--- Provided data Enclosed Below ---
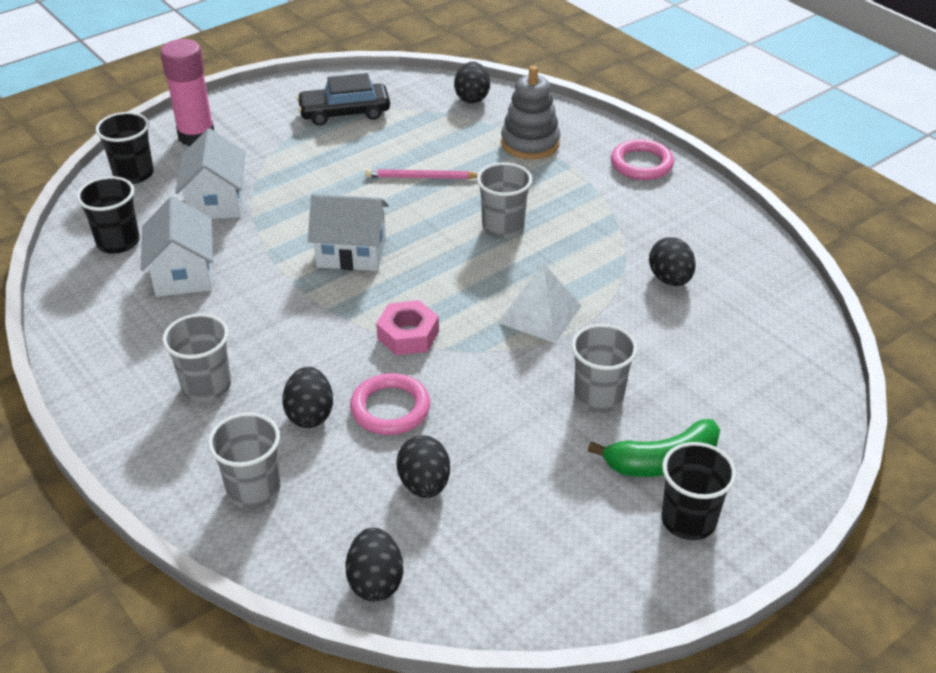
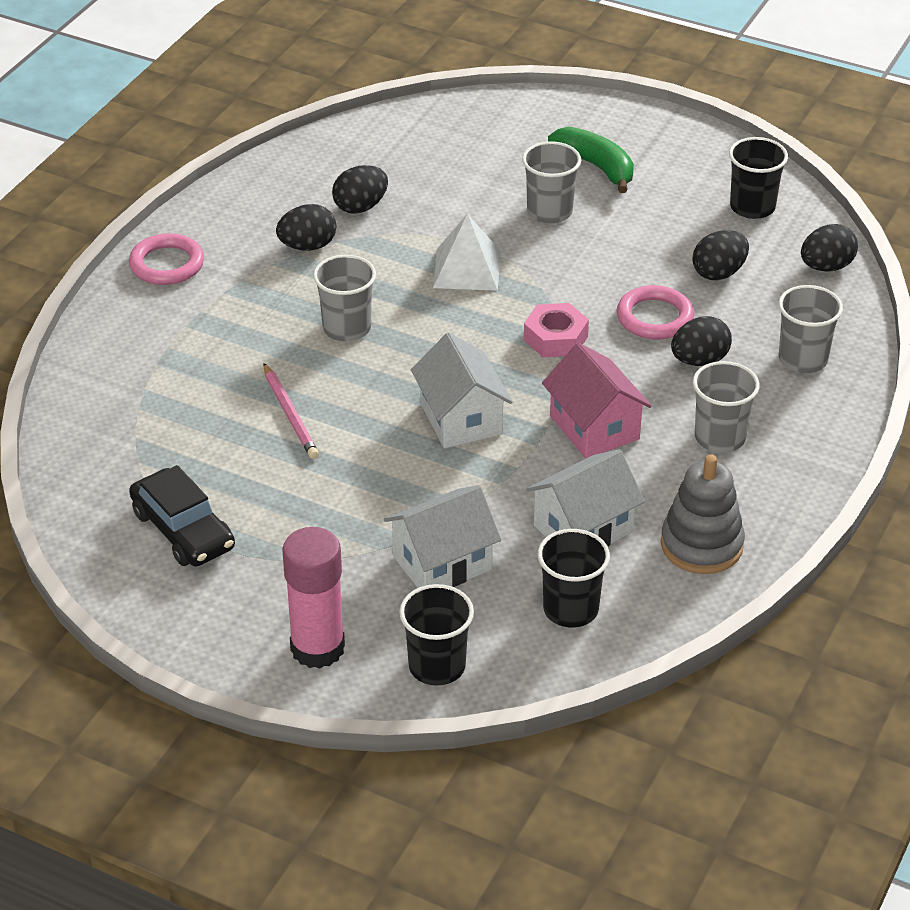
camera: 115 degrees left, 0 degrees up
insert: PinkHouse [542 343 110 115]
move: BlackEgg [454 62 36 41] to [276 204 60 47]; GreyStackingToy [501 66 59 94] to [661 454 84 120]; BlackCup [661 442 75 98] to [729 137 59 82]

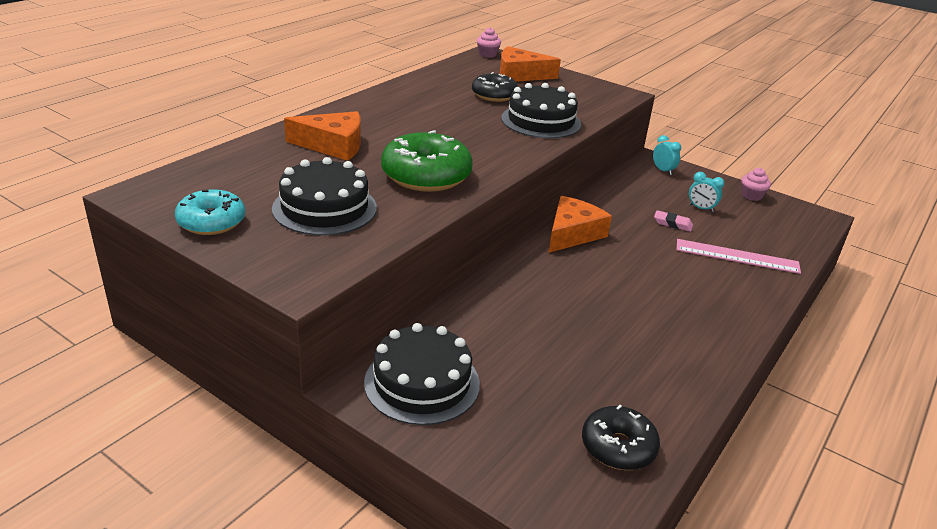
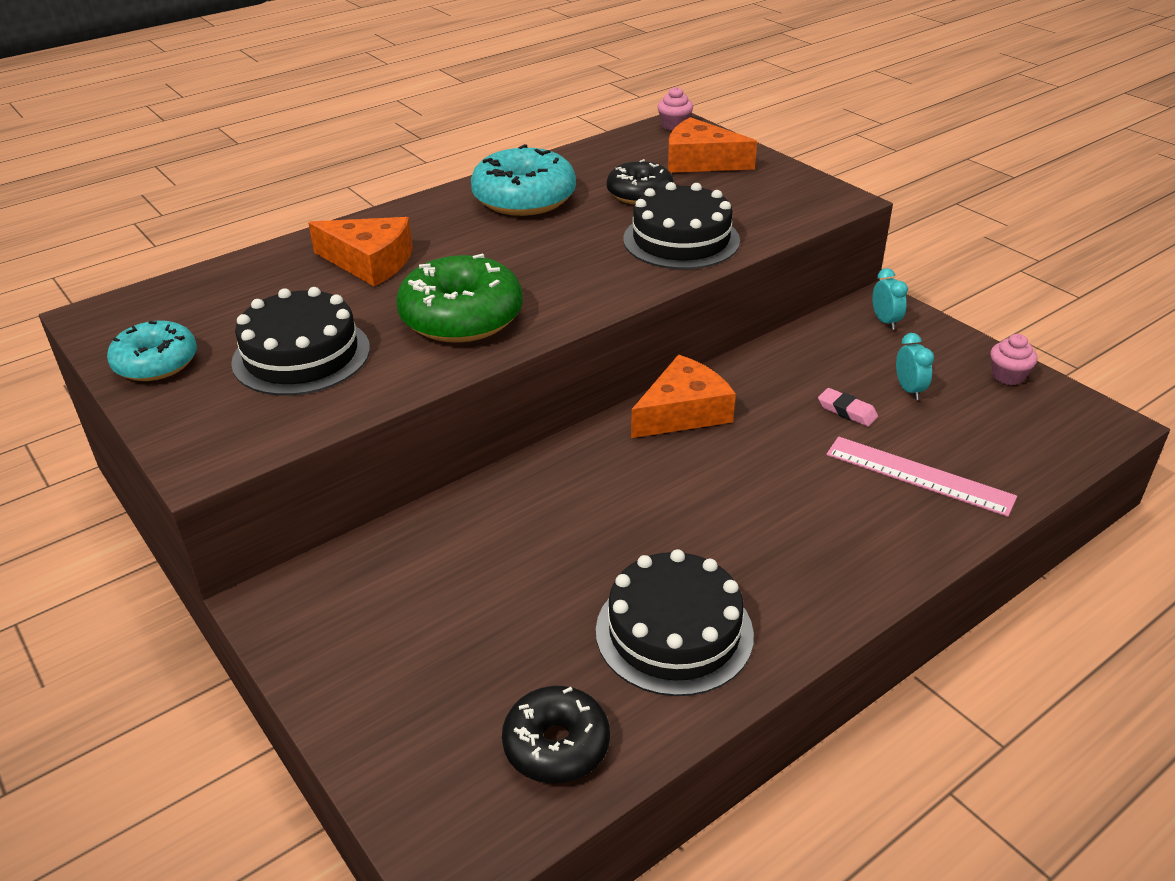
camera: 20 degrees right, 5 degrees up
insert: TurquoiseDonut [471 144 105 72]
move: BlackCake [364 323 116 102] to [596 549 158 147]
rotate: TurquoiseClock [689 172 36 40] = [896 333 38 67] 150 degrees counterclockwise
--- End of Enclosed Provided data ---
Transcribe only the trailing portion of the entries above: the line that contains "camera: 20 degrees right, 5 degrees up" and each line after it.

camera: 20 degrees right, 5 degrees up
insert: TurquoiseDonut [471 144 105 72]
move: BlackCake [364 323 116 102] to [596 549 158 147]
rotate: TurquoiseClock [689 172 36 40] = [896 333 38 67] 150 degrees counterclockwise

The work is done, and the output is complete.